### ACTIVITY
Write each line of the material exactly as given, from the top through the line that contains "none -> red plate F5 level 2", and omit all pictures.

### EXTRACTED INFORMATION
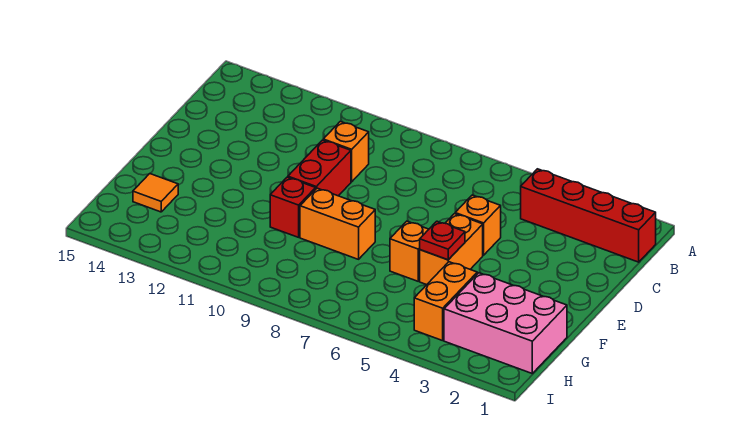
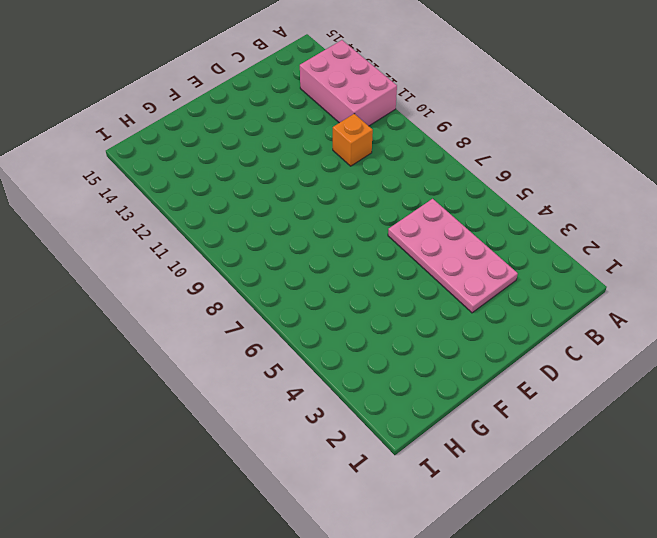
pink brick A11:B13 level 1 -> pink brick G1:H3 level 1
pink plate C3:D6 level 1 -> orange brick D5 level 1
none -> red brick B1:B4 level 1
none -> red brick D10:E10 level 1
none -> orange brick E5:F5 level 1

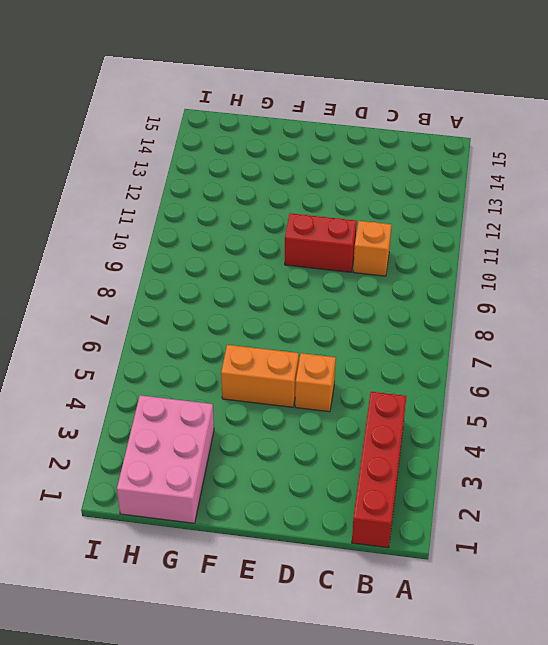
none -> orange brick F6 level 1
none -> orange brick F8:F9 level 1
none -> red brick F10 level 1

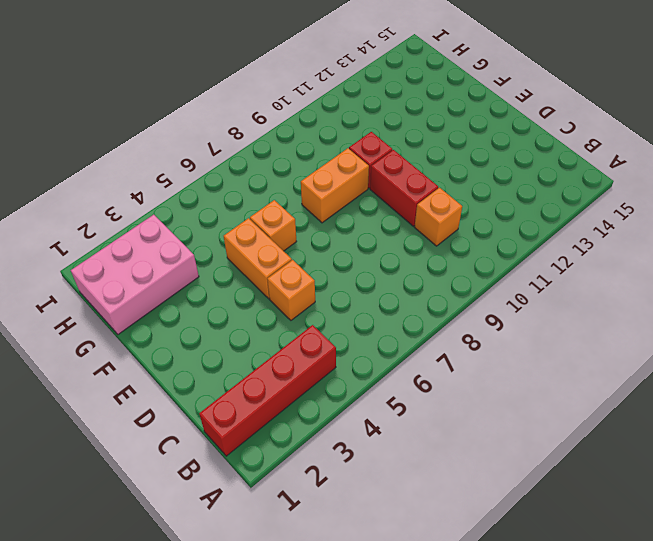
none -> orange brick G4:H4 level 1
none -> orange tile G14 level 1
none -> red plate F5 level 2

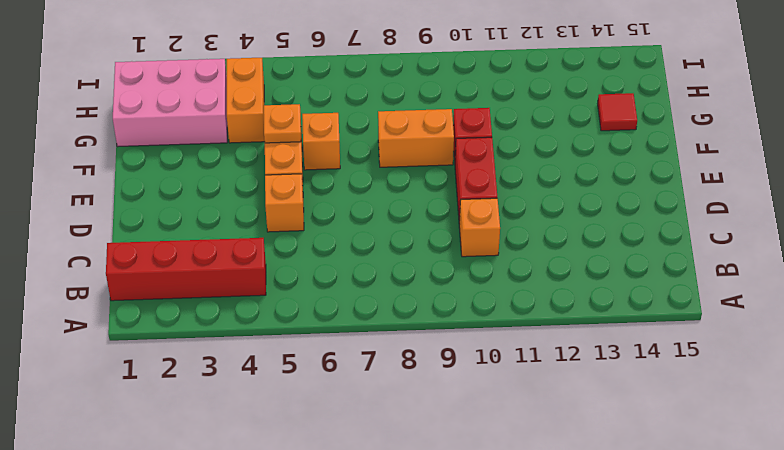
orange plate F5 level 2 -> red plate F5 level 2
red tile G14 level 1 -> orange tile G14 level 1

### RESPONSE BOX
pink brick A11:B13 level 1 -> pink brick G1:H3 level 1
pink plate C3:D6 level 1 -> orange brick D5 level 1
none -> red brick B1:B4 level 1
none -> red brick D10:E10 level 1
none -> orange brick E5:F5 level 1

none -> orange brick F6 level 1
none -> orange brick F8:F9 level 1
none -> red brick F10 level 1

none -> orange brick G4:H4 level 1
none -> orange tile G14 level 1
none -> red plate F5 level 2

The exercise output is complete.